[Stored items from a collection]

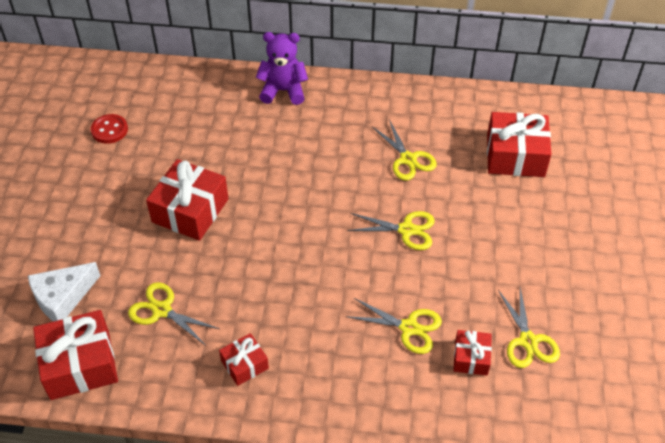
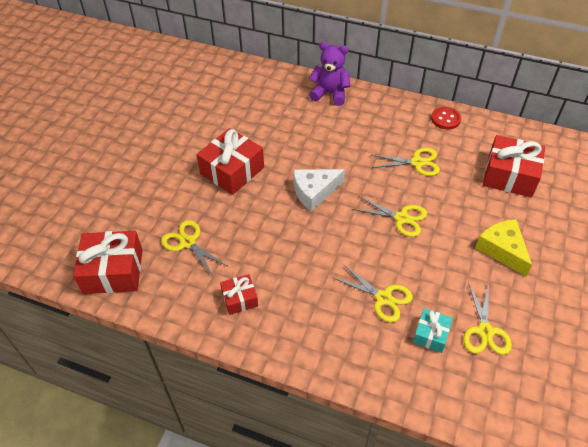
camera: 15 degrees right, 0 degrees up
(62, 297) = (116, 217): white cheese -> white cheese (314, 192)
(109, 130) = (189, 101): red button -> red button (445, 119)
(408, 159) = (417, 162): yellow scissors -> yellow scissors turned 75 degrees counterclockwise
(471, 358) = (430, 334): red gift -> turquoise gift
(526, 244) = (502, 250): none -> yellow cheese

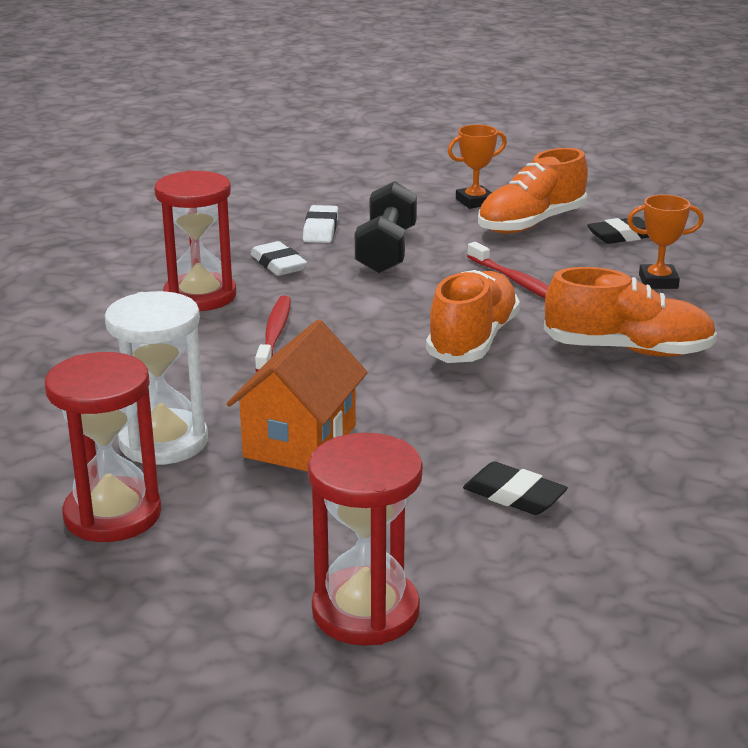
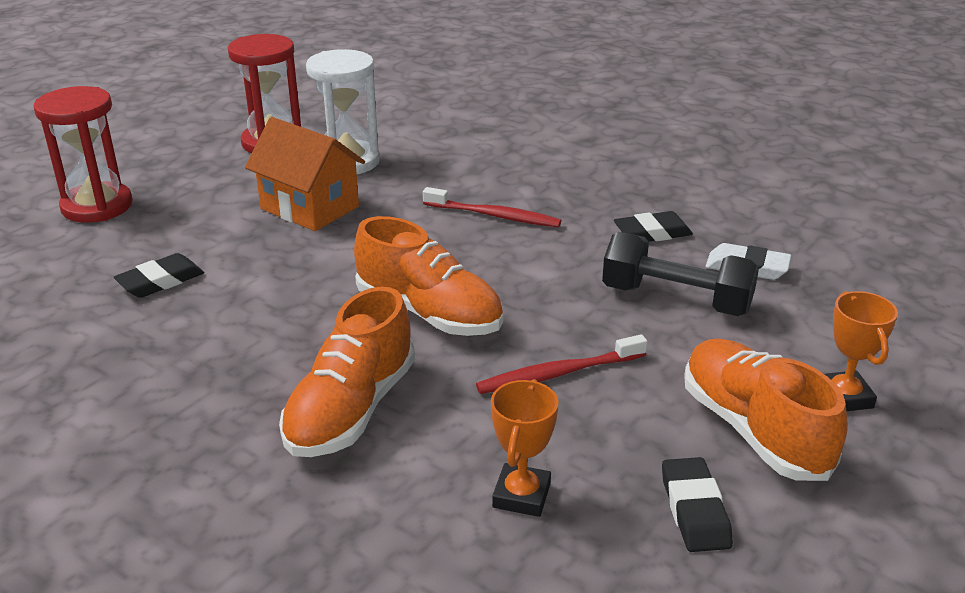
camera: 105 degrees right, 5 degrees up
(200, 296) = (588, 190): red hourglass -> none
(278, 264) = (652, 233): white eraser -> black eraser

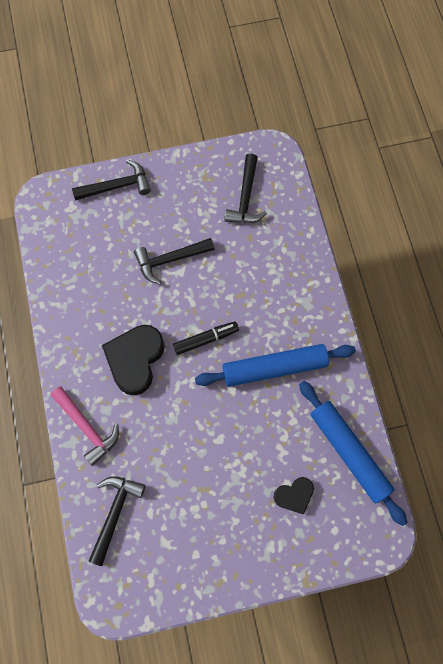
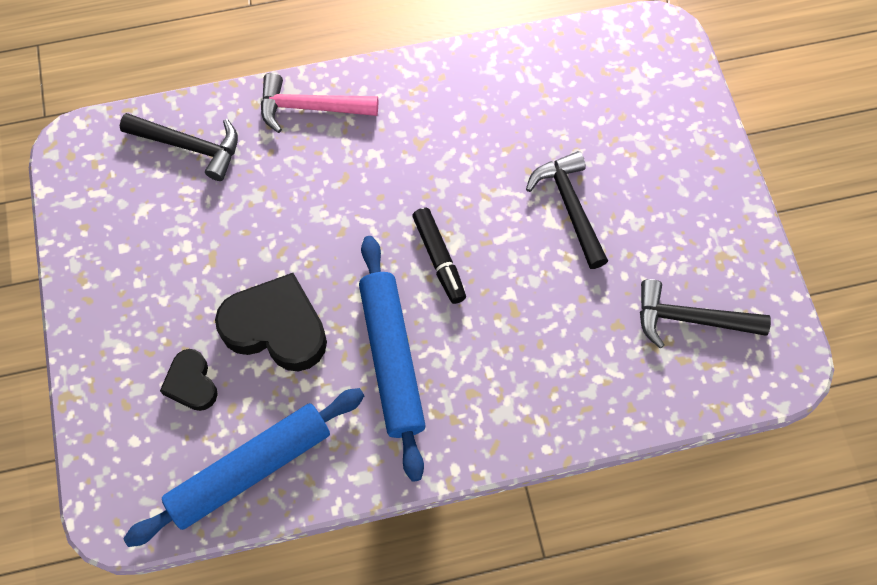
camera: 90 degrees right, 5 degrees down
(87, 427) = (310, 108): pink hammer -> pink hammer turned 45 degrees clockwise
(117, 186) = (692, 129): black hammer -> none
(135, 360) = (407, 164): black heart -> black heart (276, 328)

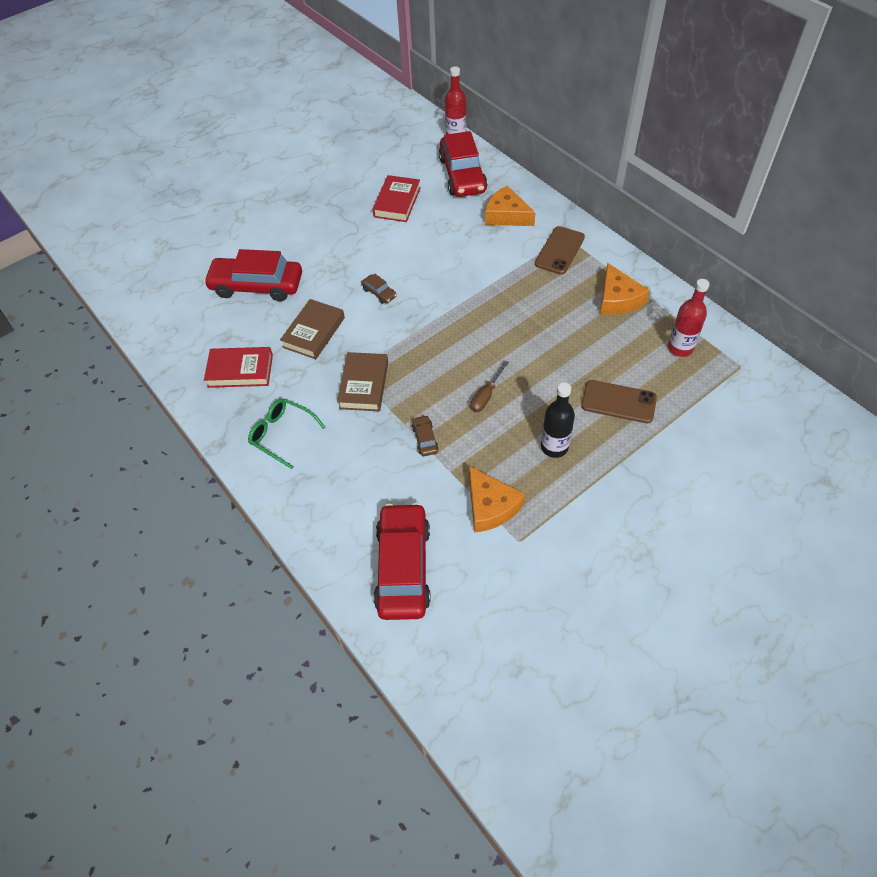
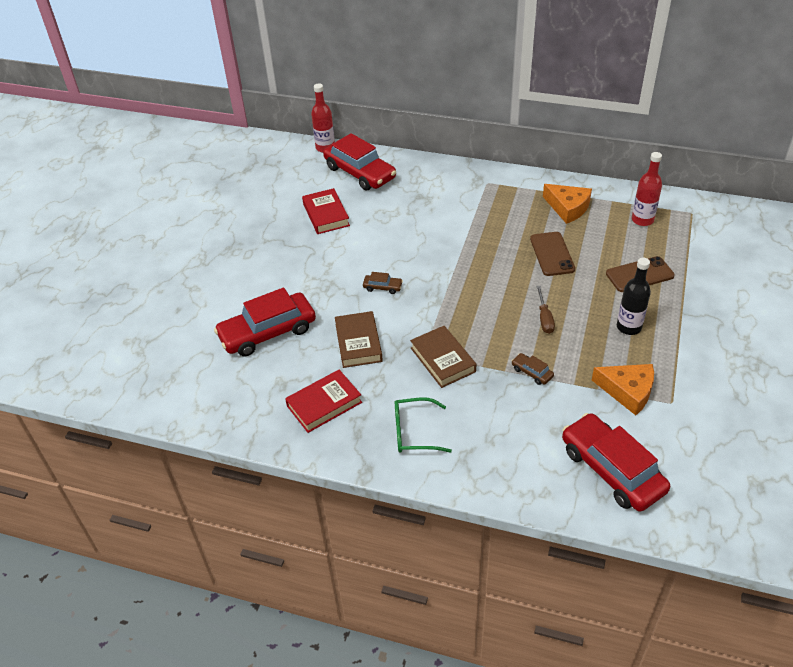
camera: 35 degrees left, 10 degrees down
(506, 215) = (426, 187): orange cheese -> none
(559, 250) = (492, 194): brown phone -> brown phone (552, 254)

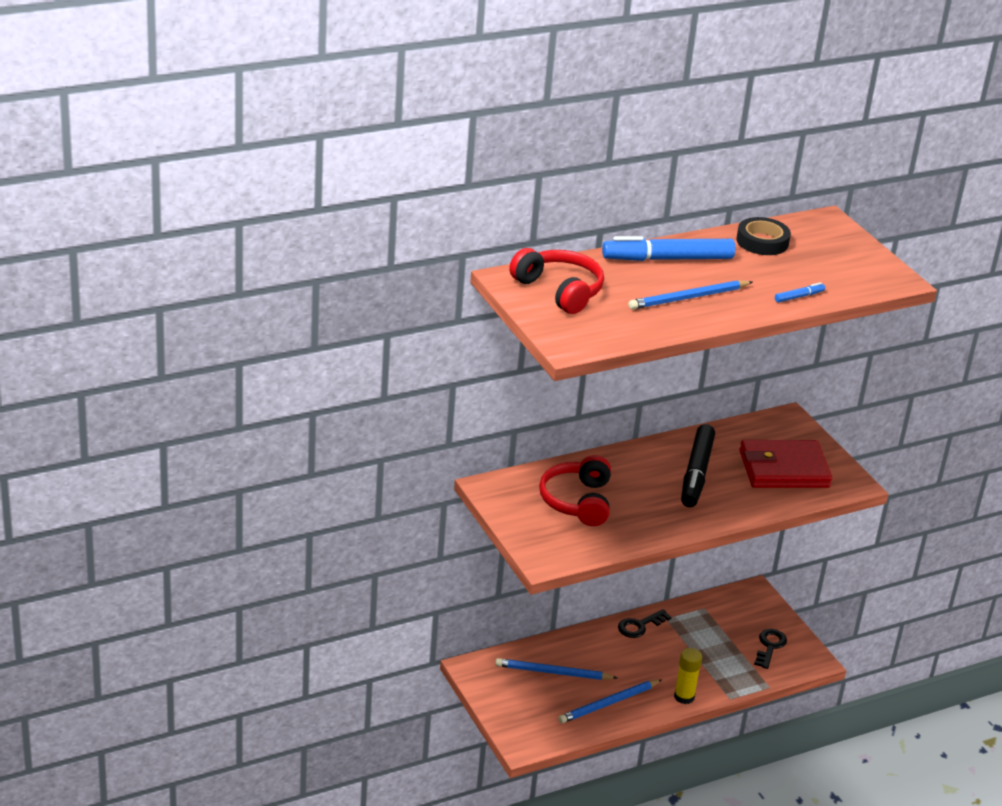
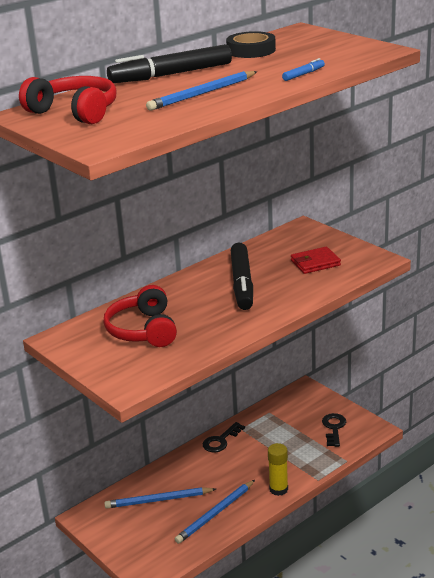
camera: 10 degrees left, 5 degrees down
(668, 259) = (172, 74): blue marker -> black marker
(783, 469) = (315, 263): red wallet -> red wallet, size x0.56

PROBLEM DESCRIPTION: The expected answer is the data retyped exactly, without pictures.

TASK RESPONSE:
camera: 15 degrees right, 0 degrees up
(62, 297) = (116, 217): white cheese -> white cheese (314, 192)
(109, 130) = (189, 101): red button -> red button (445, 119)
(408, 159) = (417, 162): yellow scissors -> yellow scissors turned 75 degrees counterclockwise
(471, 358) = (430, 334): red gift -> turquoise gift
(526, 244) = (502, 250): none -> yellow cheese

camera: 105 degrees right, 5 degrees up
(200, 296) = (588, 190): red hourglass -> none
(278, 264) = (652, 233): white eraser -> black eraser

camera: 90 degrees right, 5 degrees down
(87, 427) = (310, 108): pink hammer -> pink hammer turned 45 degrees clockwise
(117, 186) = (692, 129): black hammer -> none
(135, 360) = (407, 164): black heart -> black heart (276, 328)

camera: 35 degrees left, 10 degrees down
(506, 215) = (426, 187): orange cheese -> none
(559, 250) = (492, 194): brown phone -> brown phone (552, 254)

camera: 10 degrees left, 5 degrees down
(668, 259) = (172, 74): blue marker -> black marker
(783, 469) = (315, 263): red wallet -> red wallet, size x0.56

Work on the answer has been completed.